Required work>
Using the data below, output the first line and every line after it up to and including the line containing "(650, 547) = (233, 306): green", exactly as written and with nothing added.

Segment Start: Raw data

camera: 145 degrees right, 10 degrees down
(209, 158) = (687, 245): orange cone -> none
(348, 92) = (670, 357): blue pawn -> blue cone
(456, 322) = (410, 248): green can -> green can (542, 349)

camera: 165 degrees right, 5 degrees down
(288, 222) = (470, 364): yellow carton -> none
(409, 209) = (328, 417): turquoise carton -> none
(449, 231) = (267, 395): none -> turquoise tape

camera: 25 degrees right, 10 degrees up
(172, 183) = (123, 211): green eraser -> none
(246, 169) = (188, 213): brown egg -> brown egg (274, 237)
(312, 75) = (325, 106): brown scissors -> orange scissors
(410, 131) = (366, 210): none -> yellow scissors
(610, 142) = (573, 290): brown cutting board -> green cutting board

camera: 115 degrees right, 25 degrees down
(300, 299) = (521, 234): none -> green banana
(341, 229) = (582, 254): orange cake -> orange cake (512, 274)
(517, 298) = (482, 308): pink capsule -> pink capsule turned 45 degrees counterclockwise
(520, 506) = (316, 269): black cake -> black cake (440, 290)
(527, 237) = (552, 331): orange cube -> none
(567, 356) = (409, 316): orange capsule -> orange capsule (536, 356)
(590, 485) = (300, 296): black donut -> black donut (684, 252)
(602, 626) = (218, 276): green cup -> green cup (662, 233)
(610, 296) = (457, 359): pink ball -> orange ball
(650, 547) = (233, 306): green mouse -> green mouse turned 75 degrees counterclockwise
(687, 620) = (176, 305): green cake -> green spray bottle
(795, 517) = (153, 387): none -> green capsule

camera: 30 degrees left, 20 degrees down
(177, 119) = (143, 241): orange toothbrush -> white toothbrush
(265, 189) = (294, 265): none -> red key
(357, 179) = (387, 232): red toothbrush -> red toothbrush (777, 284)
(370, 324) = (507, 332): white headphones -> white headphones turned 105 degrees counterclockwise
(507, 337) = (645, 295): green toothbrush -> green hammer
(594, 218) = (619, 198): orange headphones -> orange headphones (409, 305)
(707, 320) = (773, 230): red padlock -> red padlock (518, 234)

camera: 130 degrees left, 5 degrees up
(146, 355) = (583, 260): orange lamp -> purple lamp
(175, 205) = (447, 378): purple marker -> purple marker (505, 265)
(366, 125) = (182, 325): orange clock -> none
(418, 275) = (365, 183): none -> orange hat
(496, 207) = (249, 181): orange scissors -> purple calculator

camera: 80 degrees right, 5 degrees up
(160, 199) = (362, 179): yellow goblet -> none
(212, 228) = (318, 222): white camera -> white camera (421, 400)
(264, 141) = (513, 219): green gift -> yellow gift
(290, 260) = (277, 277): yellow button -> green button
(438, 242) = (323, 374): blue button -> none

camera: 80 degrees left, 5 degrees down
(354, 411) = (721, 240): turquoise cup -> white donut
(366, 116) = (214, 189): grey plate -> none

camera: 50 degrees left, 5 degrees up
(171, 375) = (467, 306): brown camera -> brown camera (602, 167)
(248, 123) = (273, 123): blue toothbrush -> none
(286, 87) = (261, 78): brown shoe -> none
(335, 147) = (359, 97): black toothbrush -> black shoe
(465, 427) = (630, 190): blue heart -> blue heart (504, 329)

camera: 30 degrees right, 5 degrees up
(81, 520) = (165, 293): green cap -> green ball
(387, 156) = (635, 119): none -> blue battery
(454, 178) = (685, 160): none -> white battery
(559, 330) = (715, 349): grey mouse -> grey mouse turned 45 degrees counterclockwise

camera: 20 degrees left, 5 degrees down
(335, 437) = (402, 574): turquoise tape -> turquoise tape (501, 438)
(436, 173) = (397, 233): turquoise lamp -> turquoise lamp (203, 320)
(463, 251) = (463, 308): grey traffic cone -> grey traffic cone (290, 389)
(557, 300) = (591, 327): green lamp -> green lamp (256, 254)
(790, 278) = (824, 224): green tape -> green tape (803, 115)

Segment End: Raw data

Task answer>
camera: 145 degrees right, 10 degrees down
(209, 158) = (687, 245): orange cone -> none
(348, 92) = (670, 357): blue pawn -> blue cone
(456, 322) = (410, 248): green can -> green can (542, 349)

camera: 165 degrees right, 5 degrees down
(288, 222) = (470, 364): yellow carton -> none
(409, 209) = (328, 417): turquoise carton -> none
(449, 231) = (267, 395): none -> turquoise tape

camera: 25 degrees right, 10 degrees up
(172, 183) = (123, 211): green eraser -> none
(246, 169) = (188, 213): brown egg -> brown egg (274, 237)
(312, 75) = (325, 106): brown scissors -> orange scissors
(410, 131) = (366, 210): none -> yellow scissors
(610, 142) = (573, 290): brown cutting board -> green cutting board

camera: 115 degrees right, 25 degrees down
(300, 299) = (521, 234): none -> green banana
(341, 229) = (582, 254): orange cake -> orange cake (512, 274)
(517, 298) = (482, 308): pink capsule -> pink capsule turned 45 degrees counterclockwise
(520, 506) = (316, 269): black cake -> black cake (440, 290)
(527, 237) = (552, 331): orange cube -> none
(567, 356) = (409, 316): orange capsule -> orange capsule (536, 356)
(590, 485) = (300, 296): black donut -> black donut (684, 252)
(602, 626) = (218, 276): green cup -> green cup (662, 233)
(610, 296) = (457, 359): pink ball -> orange ball
(650, 547) = (233, 306): green mouse -> green mouse turned 75 degrees counterclockwise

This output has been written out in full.